(Colored object listings)
※ ※ ※

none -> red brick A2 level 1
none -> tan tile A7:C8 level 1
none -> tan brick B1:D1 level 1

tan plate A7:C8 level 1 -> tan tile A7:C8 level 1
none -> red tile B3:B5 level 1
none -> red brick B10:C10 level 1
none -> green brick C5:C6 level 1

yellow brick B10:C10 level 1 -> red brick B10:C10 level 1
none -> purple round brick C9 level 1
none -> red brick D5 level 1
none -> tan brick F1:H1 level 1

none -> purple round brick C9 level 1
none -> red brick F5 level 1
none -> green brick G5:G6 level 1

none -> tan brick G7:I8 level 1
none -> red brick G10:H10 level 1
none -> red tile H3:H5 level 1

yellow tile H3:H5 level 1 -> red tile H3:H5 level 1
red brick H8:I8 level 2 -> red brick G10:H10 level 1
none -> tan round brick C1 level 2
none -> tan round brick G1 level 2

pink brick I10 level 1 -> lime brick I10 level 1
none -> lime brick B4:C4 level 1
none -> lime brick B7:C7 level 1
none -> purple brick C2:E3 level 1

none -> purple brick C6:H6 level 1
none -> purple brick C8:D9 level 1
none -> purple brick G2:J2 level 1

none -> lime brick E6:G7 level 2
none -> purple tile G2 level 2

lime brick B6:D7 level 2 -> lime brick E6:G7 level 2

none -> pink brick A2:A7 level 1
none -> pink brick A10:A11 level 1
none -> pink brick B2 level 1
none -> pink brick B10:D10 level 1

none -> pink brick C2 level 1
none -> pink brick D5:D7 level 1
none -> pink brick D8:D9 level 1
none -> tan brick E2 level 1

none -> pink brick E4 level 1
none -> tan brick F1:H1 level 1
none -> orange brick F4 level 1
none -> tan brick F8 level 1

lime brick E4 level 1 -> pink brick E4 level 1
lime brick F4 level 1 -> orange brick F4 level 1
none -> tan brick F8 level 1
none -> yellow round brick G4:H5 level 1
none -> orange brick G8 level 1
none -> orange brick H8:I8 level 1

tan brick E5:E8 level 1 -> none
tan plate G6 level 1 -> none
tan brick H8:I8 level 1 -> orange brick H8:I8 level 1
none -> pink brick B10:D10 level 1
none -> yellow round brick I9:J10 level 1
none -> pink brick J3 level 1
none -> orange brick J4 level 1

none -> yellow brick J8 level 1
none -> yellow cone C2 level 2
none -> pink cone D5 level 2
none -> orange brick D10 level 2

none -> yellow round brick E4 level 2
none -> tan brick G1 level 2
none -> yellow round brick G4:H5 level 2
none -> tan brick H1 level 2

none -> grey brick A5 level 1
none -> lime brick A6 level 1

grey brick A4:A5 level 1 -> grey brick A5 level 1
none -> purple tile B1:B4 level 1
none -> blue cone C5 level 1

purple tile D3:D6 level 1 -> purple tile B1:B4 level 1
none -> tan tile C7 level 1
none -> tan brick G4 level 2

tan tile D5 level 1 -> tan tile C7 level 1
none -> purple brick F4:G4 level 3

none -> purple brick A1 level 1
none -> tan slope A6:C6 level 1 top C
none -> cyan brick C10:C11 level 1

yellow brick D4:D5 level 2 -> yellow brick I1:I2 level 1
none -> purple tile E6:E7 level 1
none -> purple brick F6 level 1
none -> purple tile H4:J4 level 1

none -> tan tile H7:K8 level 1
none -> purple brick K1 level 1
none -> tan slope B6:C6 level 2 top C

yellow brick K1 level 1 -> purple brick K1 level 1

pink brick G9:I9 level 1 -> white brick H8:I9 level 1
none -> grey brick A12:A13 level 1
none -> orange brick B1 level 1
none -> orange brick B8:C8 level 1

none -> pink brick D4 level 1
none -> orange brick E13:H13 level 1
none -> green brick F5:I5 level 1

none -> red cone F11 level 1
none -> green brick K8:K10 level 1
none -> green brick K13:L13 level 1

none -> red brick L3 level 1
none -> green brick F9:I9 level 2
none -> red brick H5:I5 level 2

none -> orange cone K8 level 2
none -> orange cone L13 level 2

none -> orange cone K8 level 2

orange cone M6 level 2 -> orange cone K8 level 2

※ ※ ※

> _WORK TO BE COMPLETED_: Down to the last line, repeat the data exactly.

> _TASK SOLUTION_:
none -> red brick A2 level 1
none -> tan tile A7:C8 level 1
none -> tan brick B1:D1 level 1

tan plate A7:C8 level 1 -> tan tile A7:C8 level 1
none -> red tile B3:B5 level 1
none -> red brick B10:C10 level 1
none -> green brick C5:C6 level 1

yellow brick B10:C10 level 1 -> red brick B10:C10 level 1
none -> purple round brick C9 level 1
none -> red brick D5 level 1
none -> tan brick F1:H1 level 1

none -> purple round brick C9 level 1
none -> red brick F5 level 1
none -> green brick G5:G6 level 1

none -> tan brick G7:I8 level 1
none -> red brick G10:H10 level 1
none -> red tile H3:H5 level 1

yellow tile H3:H5 level 1 -> red tile H3:H5 level 1
red brick H8:I8 level 2 -> red brick G10:H10 level 1
none -> tan round brick C1 level 2
none -> tan round brick G1 level 2

pink brick I10 level 1 -> lime brick I10 level 1
none -> lime brick B4:C4 level 1
none -> lime brick B7:C7 level 1
none -> purple brick C2:E3 level 1

none -> purple brick C6:H6 level 1
none -> purple brick C8:D9 level 1
none -> purple brick G2:J2 level 1

none -> lime brick E6:G7 level 2
none -> purple tile G2 level 2

lime brick B6:D7 level 2 -> lime brick E6:G7 level 2

none -> pink brick A2:A7 level 1
none -> pink brick A10:A11 level 1
none -> pink brick B2 level 1
none -> pink brick B10:D10 level 1

none -> pink brick C2 level 1
none -> pink brick D5:D7 level 1
none -> pink brick D8:D9 level 1
none -> tan brick E2 level 1

none -> pink brick E4 level 1
none -> tan brick F1:H1 level 1
none -> orange brick F4 level 1
none -> tan brick F8 level 1

lime brick E4 level 1 -> pink brick E4 level 1
lime brick F4 level 1 -> orange brick F4 level 1
none -> tan brick F8 level 1
none -> yellow round brick G4:H5 level 1
none -> orange brick G8 level 1
none -> orange brick H8:I8 level 1

tan brick E5:E8 level 1 -> none
tan plate G6 level 1 -> none
tan brick H8:I8 level 1 -> orange brick H8:I8 level 1
none -> pink brick B10:D10 level 1
none -> yellow round brick I9:J10 level 1
none -> pink brick J3 level 1
none -> orange brick J4 level 1

none -> yellow brick J8 level 1
none -> yellow cone C2 level 2
none -> pink cone D5 level 2
none -> orange brick D10 level 2

none -> yellow round brick E4 level 2
none -> tan brick G1 level 2
none -> yellow round brick G4:H5 level 2
none -> tan brick H1 level 2

none -> grey brick A5 level 1
none -> lime brick A6 level 1

grey brick A4:A5 level 1 -> grey brick A5 level 1
none -> purple tile B1:B4 level 1
none -> blue cone C5 level 1

purple tile D3:D6 level 1 -> purple tile B1:B4 level 1
none -> tan tile C7 level 1
none -> tan brick G4 level 2

tan tile D5 level 1 -> tan tile C7 level 1
none -> purple brick F4:G4 level 3

none -> purple brick A1 level 1
none -> tan slope A6:C6 level 1 top C
none -> cyan brick C10:C11 level 1

yellow brick D4:D5 level 2 -> yellow brick I1:I2 level 1
none -> purple tile E6:E7 level 1
none -> purple brick F6 level 1
none -> purple tile H4:J4 level 1

none -> tan tile H7:K8 level 1
none -> purple brick K1 level 1
none -> tan slope B6:C6 level 2 top C

yellow brick K1 level 1 -> purple brick K1 level 1

pink brick G9:I9 level 1 -> white brick H8:I9 level 1
none -> grey brick A12:A13 level 1
none -> orange brick B1 level 1
none -> orange brick B8:C8 level 1

none -> pink brick D4 level 1
none -> orange brick E13:H13 level 1
none -> green brick F5:I5 level 1

none -> red cone F11 level 1
none -> green brick K8:K10 level 1
none -> green brick K13:L13 level 1

none -> red brick L3 level 1
none -> green brick F9:I9 level 2
none -> red brick H5:I5 level 2

none -> orange cone K8 level 2
none -> orange cone L13 level 2

none -> orange cone K8 level 2

orange cone M6 level 2 -> orange cone K8 level 2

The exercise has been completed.